» EXERCISE DATA:
* * * * *

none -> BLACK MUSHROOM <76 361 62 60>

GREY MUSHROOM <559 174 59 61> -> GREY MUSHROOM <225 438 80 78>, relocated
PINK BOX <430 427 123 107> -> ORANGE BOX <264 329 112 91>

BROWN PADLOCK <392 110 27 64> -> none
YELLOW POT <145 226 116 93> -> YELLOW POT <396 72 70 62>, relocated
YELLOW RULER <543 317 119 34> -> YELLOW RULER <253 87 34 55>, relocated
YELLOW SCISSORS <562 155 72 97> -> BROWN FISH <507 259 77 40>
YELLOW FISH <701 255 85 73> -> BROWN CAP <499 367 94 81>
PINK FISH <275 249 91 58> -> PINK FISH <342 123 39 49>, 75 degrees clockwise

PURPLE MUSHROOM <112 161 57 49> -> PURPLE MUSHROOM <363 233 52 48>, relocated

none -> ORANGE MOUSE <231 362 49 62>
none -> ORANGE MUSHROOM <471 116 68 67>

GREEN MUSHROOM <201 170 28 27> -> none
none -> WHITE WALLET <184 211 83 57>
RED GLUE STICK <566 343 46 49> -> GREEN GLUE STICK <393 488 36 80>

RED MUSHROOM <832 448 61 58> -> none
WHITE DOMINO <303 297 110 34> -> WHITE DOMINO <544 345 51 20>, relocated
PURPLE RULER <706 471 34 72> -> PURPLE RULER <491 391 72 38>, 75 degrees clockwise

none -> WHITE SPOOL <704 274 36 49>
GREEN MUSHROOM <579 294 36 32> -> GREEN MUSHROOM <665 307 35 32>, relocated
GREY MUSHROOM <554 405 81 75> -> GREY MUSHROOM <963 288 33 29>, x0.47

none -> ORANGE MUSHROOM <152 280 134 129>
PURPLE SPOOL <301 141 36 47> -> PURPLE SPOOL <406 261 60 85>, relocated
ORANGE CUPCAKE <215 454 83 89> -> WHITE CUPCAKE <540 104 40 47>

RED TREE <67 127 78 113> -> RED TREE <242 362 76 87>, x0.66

* * * * *

» EXERCISE REQUIREMENTS:
Your answer must consist solely of the lines above between the line holding "PURPLE MUSHROOM <112" and the line holding "RED MUSHROOM <832 448 61 58> -> none", inclusive, copied exactly.

» ANSWER BELOW:
PURPLE MUSHROOM <112 161 57 49> -> PURPLE MUSHROOM <363 233 52 48>, relocated

none -> ORANGE MOUSE <231 362 49 62>
none -> ORANGE MUSHROOM <471 116 68 67>

GREEN MUSHROOM <201 170 28 27> -> none
none -> WHITE WALLET <184 211 83 57>
RED GLUE STICK <566 343 46 49> -> GREEN GLUE STICK <393 488 36 80>

RED MUSHROOM <832 448 61 58> -> none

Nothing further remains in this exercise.